→ **THE TASK**
Where the line containing "R10: 150 (SIG10, SIG12) -> 330 (SIG10, SIG12)" appears in the records below, begin there and write out each line exactly until the last one, and nothing more.

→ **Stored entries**
>>>>>
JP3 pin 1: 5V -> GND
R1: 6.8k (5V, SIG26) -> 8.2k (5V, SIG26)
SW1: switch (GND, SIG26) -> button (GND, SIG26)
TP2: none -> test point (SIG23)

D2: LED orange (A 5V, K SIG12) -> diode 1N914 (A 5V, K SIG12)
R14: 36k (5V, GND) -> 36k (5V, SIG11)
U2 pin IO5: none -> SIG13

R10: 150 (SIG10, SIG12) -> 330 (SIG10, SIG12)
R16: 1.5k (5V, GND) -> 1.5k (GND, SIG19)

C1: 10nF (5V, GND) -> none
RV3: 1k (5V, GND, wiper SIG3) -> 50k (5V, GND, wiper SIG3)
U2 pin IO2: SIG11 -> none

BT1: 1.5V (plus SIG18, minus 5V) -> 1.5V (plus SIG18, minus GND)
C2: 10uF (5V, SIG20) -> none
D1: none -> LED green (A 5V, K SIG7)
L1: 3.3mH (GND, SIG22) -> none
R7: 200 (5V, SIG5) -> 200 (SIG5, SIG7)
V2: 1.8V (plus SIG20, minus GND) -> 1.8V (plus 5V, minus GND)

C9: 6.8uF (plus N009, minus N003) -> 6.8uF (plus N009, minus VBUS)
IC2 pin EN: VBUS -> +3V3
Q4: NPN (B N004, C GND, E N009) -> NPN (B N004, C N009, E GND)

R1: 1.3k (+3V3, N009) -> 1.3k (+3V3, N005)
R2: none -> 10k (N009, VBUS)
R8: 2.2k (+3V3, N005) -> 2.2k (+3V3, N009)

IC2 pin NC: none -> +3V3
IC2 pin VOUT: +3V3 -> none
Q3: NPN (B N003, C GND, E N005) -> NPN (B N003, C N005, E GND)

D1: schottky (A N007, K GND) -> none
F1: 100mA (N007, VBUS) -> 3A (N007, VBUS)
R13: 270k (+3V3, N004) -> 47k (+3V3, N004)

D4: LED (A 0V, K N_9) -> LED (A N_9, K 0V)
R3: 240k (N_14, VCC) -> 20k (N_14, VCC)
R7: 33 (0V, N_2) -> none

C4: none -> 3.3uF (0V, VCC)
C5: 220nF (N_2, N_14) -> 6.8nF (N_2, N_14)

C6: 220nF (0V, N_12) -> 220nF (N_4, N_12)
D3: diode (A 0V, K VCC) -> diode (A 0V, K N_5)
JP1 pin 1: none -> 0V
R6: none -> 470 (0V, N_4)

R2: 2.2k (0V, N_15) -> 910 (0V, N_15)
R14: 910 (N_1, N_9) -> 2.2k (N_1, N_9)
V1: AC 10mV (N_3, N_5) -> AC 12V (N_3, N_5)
<<<<<
→ **WRITTEN ANSWER**
R10: 150 (SIG10, SIG12) -> 330 (SIG10, SIG12)
R16: 1.5k (5V, GND) -> 1.5k (GND, SIG19)

C1: 10nF (5V, GND) -> none
RV3: 1k (5V, GND, wiper SIG3) -> 50k (5V, GND, wiper SIG3)
U2 pin IO2: SIG11 -> none

BT1: 1.5V (plus SIG18, minus 5V) -> 1.5V (plus SIG18, minus GND)
C2: 10uF (5V, SIG20) -> none
D1: none -> LED green (A 5V, K SIG7)
L1: 3.3mH (GND, SIG22) -> none
R7: 200 (5V, SIG5) -> 200 (SIG5, SIG7)
V2: 1.8V (plus SIG20, minus GND) -> 1.8V (plus 5V, minus GND)

C9: 6.8uF (plus N009, minus N003) -> 6.8uF (plus N009, minus VBUS)
IC2 pin EN: VBUS -> +3V3
Q4: NPN (B N004, C GND, E N009) -> NPN (B N004, C N009, E GND)

R1: 1.3k (+3V3, N009) -> 1.3k (+3V3, N005)
R2: none -> 10k (N009, VBUS)
R8: 2.2k (+3V3, N005) -> 2.2k (+3V3, N009)

IC2 pin NC: none -> +3V3
IC2 pin VOUT: +3V3 -> none
Q3: NPN (B N003, C GND, E N005) -> NPN (B N003, C N005, E GND)

D1: schottky (A N007, K GND) -> none
F1: 100mA (N007, VBUS) -> 3A (N007, VBUS)
R13: 270k (+3V3, N004) -> 47k (+3V3, N004)

D4: LED (A 0V, K N_9) -> LED (A N_9, K 0V)
R3: 240k (N_14, VCC) -> 20k (N_14, VCC)
R7: 33 (0V, N_2) -> none

C4: none -> 3.3uF (0V, VCC)
C5: 220nF (N_2, N_14) -> 6.8nF (N_2, N_14)

C6: 220nF (0V, N_12) -> 220nF (N_4, N_12)
D3: diode (A 0V, K VCC) -> diode (A 0V, K N_5)
JP1 pin 1: none -> 0V
R6: none -> 470 (0V, N_4)

R2: 2.2k (0V, N_15) -> 910 (0V, N_15)
R14: 910 (N_1, N_9) -> 2.2k (N_1, N_9)
V1: AC 10mV (N_3, N_5) -> AC 12V (N_3, N_5)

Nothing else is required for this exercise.